> **WHAT YOU NEED TO DO**: Reproduce, word for word, all of the records; the pictures stay out.

________________

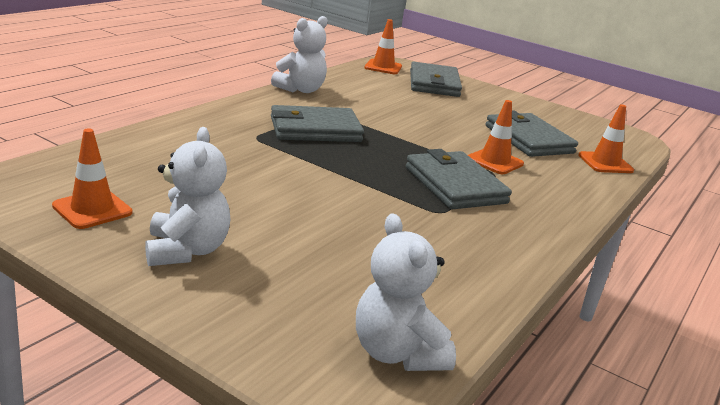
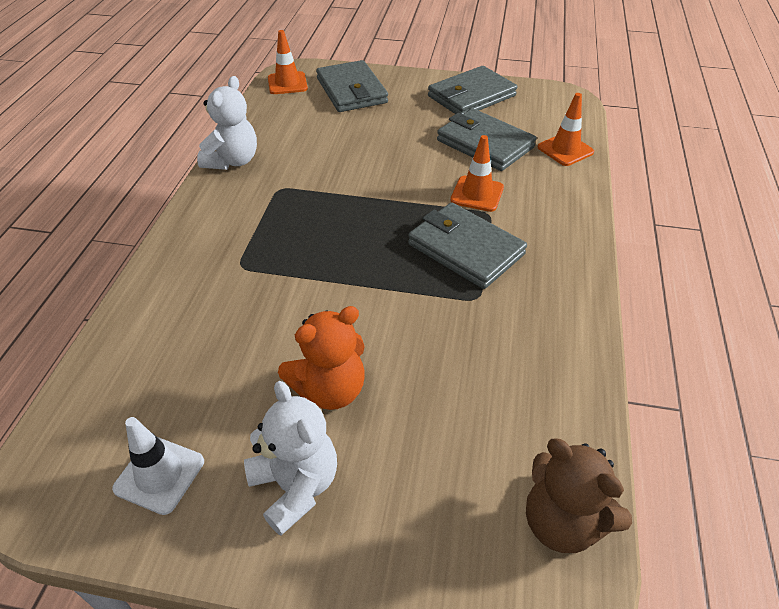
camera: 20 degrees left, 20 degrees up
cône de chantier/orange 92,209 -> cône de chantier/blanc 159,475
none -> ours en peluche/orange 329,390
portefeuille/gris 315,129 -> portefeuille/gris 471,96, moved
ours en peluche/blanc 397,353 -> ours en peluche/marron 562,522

________________

> **ANSWER AREA**:
camera: 20 degrees left, 20 degrees up
cône de chantier/orange 92,209 -> cône de chantier/blanc 159,475
none -> ours en peluche/orange 329,390
portefeuille/gris 315,129 -> portefeuille/gris 471,96, moved
ours en peluche/blanc 397,353 -> ours en peluche/marron 562,522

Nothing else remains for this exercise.